[Stored data]
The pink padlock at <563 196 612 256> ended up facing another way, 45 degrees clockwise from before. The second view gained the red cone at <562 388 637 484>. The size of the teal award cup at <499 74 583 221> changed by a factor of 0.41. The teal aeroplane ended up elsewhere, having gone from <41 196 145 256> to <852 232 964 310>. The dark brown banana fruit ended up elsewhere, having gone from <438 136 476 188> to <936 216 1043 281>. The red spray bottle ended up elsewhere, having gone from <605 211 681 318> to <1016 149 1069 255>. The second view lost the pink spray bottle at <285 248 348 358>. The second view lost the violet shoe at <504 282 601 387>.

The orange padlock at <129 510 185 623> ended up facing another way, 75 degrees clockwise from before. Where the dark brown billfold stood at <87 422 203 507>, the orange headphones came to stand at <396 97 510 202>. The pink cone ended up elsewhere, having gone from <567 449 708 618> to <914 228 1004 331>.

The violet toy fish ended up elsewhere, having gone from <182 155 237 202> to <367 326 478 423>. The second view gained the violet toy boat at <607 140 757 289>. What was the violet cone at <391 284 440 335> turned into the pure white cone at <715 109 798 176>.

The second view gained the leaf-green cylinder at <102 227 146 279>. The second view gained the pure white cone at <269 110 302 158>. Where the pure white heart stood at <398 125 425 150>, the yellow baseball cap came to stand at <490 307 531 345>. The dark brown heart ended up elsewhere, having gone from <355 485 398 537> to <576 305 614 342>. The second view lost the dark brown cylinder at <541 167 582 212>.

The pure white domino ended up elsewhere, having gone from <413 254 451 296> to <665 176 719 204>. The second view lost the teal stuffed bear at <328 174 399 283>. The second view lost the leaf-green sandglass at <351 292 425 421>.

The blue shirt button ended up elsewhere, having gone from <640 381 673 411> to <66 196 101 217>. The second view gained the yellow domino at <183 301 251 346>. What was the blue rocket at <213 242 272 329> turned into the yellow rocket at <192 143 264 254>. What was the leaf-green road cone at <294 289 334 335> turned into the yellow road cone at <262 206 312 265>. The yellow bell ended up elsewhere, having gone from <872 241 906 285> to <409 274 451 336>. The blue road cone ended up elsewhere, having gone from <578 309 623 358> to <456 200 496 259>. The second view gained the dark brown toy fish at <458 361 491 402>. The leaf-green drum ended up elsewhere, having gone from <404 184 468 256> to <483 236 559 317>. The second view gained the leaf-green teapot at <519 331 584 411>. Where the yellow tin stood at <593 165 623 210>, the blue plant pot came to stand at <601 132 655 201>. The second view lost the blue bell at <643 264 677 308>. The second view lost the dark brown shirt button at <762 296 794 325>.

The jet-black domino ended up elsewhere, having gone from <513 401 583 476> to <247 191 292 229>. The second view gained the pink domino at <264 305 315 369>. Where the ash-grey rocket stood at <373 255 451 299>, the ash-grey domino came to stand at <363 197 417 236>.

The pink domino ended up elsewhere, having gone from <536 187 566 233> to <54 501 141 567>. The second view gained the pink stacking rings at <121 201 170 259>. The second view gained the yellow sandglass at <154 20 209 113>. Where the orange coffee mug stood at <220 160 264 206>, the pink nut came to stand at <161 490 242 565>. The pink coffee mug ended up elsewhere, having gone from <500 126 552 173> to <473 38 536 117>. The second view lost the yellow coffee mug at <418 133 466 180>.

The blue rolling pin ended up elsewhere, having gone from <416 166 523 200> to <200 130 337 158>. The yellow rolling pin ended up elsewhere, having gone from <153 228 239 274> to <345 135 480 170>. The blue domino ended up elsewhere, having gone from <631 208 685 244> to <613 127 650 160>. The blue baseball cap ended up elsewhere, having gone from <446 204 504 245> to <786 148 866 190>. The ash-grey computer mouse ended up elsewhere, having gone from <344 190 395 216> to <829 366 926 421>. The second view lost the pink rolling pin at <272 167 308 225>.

→ What to do
Could you reproduce all of the entries above exactly?

→ Problem solution
The pink padlock at <563 196 612 256> ended up facing another way, 45 degrees clockwise from before. The second view gained the red cone at <562 388 637 484>. The size of the teal award cup at <499 74 583 221> changed by a factor of 0.41. The teal aeroplane ended up elsewhere, having gone from <41 196 145 256> to <852 232 964 310>. The dark brown banana fruit ended up elsewhere, having gone from <438 136 476 188> to <936 216 1043 281>. The red spray bottle ended up elsewhere, having gone from <605 211 681 318> to <1016 149 1069 255>. The second view lost the pink spray bottle at <285 248 348 358>. The second view lost the violet shoe at <504 282 601 387>.

The orange padlock at <129 510 185 623> ended up facing another way, 75 degrees clockwise from before. Where the dark brown billfold stood at <87 422 203 507>, the orange headphones came to stand at <396 97 510 202>. The pink cone ended up elsewhere, having gone from <567 449 708 618> to <914 228 1004 331>.

The violet toy fish ended up elsewhere, having gone from <182 155 237 202> to <367 326 478 423>. The second view gained the violet toy boat at <607 140 757 289>. What was the violet cone at <391 284 440 335> turned into the pure white cone at <715 109 798 176>.

The second view gained the leaf-green cylinder at <102 227 146 279>. The second view gained the pure white cone at <269 110 302 158>. Where the pure white heart stood at <398 125 425 150>, the yellow baseball cap came to stand at <490 307 531 345>. The dark brown heart ended up elsewhere, having gone from <355 485 398 537> to <576 305 614 342>. The second view lost the dark brown cylinder at <541 167 582 212>.

The pure white domino ended up elsewhere, having gone from <413 254 451 296> to <665 176 719 204>. The second view lost the teal stuffed bear at <328 174 399 283>. The second view lost the leaf-green sandglass at <351 292 425 421>.

The blue shirt button ended up elsewhere, having gone from <640 381 673 411> to <66 196 101 217>. The second view gained the yellow domino at <183 301 251 346>. What was the blue rocket at <213 242 272 329> turned into the yellow rocket at <192 143 264 254>. What was the leaf-green road cone at <294 289 334 335> turned into the yellow road cone at <262 206 312 265>. The yellow bell ended up elsewhere, having gone from <872 241 906 285> to <409 274 451 336>. The blue road cone ended up elsewhere, having gone from <578 309 623 358> to <456 200 496 259>. The second view gained the dark brown toy fish at <458 361 491 402>. The leaf-green drum ended up elsewhere, having gone from <404 184 468 256> to <483 236 559 317>. The second view gained the leaf-green teapot at <519 331 584 411>. Where the yellow tin stood at <593 165 623 210>, the blue plant pot came to stand at <601 132 655 201>. The second view lost the blue bell at <643 264 677 308>. The second view lost the dark brown shirt button at <762 296 794 325>.

The jet-black domino ended up elsewhere, having gone from <513 401 583 476> to <247 191 292 229>. The second view gained the pink domino at <264 305 315 369>. Where the ash-grey rocket stood at <373 255 451 299>, the ash-grey domino came to stand at <363 197 417 236>.

The pink domino ended up elsewhere, having gone from <536 187 566 233> to <54 501 141 567>. The second view gained the pink stacking rings at <121 201 170 259>. The second view gained the yellow sandglass at <154 20 209 113>. Where the orange coffee mug stood at <220 160 264 206>, the pink nut came to stand at <161 490 242 565>. The pink coffee mug ended up elsewhere, having gone from <500 126 552 173> to <473 38 536 117>. The second view lost the yellow coffee mug at <418 133 466 180>.

The blue rolling pin ended up elsewhere, having gone from <416 166 523 200> to <200 130 337 158>. The yellow rolling pin ended up elsewhere, having gone from <153 228 239 274> to <345 135 480 170>. The blue domino ended up elsewhere, having gone from <631 208 685 244> to <613 127 650 160>. The blue baseball cap ended up elsewhere, having gone from <446 204 504 245> to <786 148 866 190>. The ash-grey computer mouse ended up elsewhere, having gone from <344 190 395 216> to <829 366 926 421>. The second view lost the pink rolling pin at <272 167 308 225>.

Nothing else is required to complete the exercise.